Input data:
________________________________________

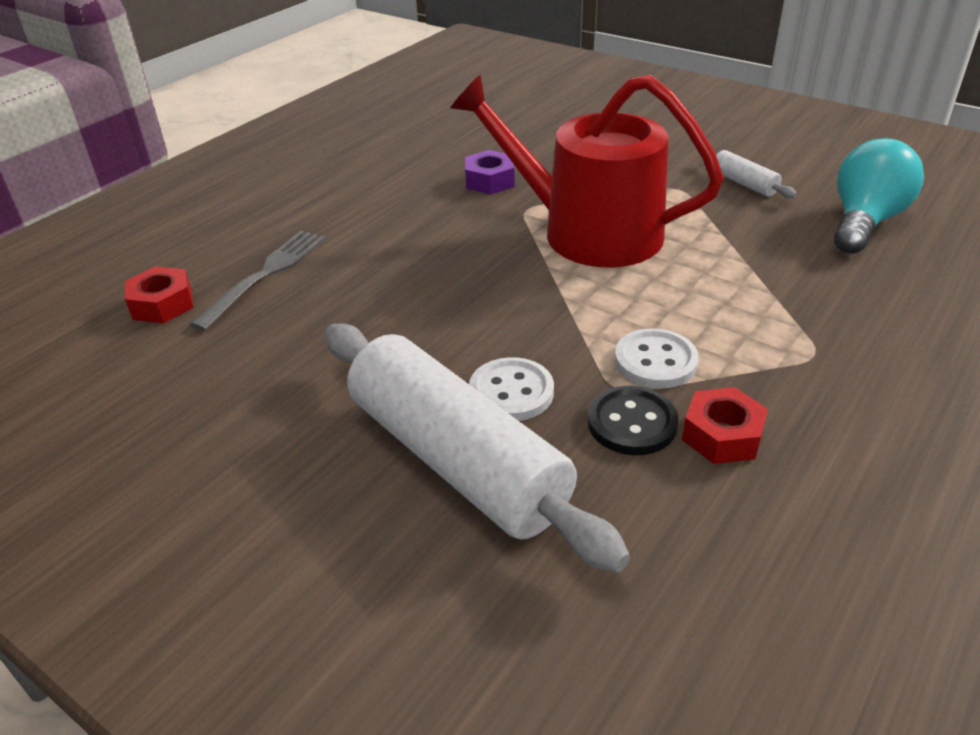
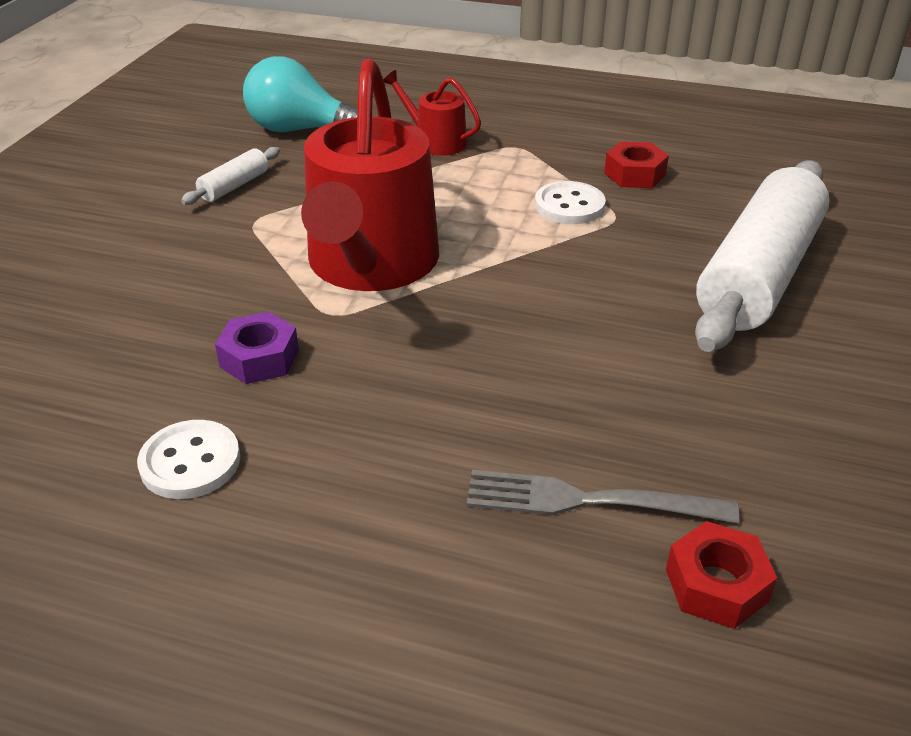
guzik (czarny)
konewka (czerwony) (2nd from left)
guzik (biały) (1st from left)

________________________________________

Task directions:
Only one stretch of the data is wanted: the lines from the one with "konewka (czerwony) (2nd from left)" through the last, repeated exactly.

Response box:
konewka (czerwony) (2nd from left)
guzik (biały) (1st from left)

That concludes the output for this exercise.